> _Activity_: The answer must consist of every line in the data that contains "blue".

> _Object inventory comparisons_:

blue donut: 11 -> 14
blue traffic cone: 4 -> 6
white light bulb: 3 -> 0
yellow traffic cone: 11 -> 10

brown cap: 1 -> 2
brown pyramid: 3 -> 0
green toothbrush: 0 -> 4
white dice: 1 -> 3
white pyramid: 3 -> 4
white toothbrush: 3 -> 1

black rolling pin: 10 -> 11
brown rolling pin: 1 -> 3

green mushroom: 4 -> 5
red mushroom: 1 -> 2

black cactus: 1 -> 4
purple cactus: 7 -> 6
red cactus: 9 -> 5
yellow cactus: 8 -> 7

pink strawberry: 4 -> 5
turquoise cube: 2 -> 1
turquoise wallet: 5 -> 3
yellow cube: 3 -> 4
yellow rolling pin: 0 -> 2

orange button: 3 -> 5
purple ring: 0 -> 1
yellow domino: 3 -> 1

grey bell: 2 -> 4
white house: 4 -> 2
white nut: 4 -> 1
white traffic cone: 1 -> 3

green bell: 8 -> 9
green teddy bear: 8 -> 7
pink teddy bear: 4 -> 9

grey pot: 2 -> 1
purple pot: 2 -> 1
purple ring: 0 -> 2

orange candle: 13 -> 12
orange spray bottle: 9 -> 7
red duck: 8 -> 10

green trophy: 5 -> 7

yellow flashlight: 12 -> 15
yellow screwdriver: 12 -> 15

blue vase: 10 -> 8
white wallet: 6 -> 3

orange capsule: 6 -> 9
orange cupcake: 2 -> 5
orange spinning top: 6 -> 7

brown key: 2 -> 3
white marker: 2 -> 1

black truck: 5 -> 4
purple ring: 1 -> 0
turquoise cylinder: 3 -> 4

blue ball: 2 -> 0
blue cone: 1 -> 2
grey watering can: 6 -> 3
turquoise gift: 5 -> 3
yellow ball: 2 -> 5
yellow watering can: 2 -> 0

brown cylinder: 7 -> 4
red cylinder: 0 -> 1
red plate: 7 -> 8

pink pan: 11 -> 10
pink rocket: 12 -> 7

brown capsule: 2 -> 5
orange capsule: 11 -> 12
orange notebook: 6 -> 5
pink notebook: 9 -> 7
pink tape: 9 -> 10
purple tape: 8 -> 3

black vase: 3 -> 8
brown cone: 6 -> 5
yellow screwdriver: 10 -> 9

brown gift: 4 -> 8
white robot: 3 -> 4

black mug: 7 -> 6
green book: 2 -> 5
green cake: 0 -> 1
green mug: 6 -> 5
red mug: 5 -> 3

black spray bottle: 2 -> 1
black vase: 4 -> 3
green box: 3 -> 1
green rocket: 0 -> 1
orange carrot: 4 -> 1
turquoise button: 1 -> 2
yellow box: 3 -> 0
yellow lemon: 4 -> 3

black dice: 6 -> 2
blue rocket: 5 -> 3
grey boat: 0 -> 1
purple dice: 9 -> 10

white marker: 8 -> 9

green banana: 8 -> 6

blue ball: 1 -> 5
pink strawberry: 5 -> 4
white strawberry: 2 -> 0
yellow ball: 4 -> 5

> _Written solution_:
blue donut: 11 -> 14
blue traffic cone: 4 -> 6
blue vase: 10 -> 8
blue ball: 2 -> 0
blue cone: 1 -> 2
blue rocket: 5 -> 3
blue ball: 1 -> 5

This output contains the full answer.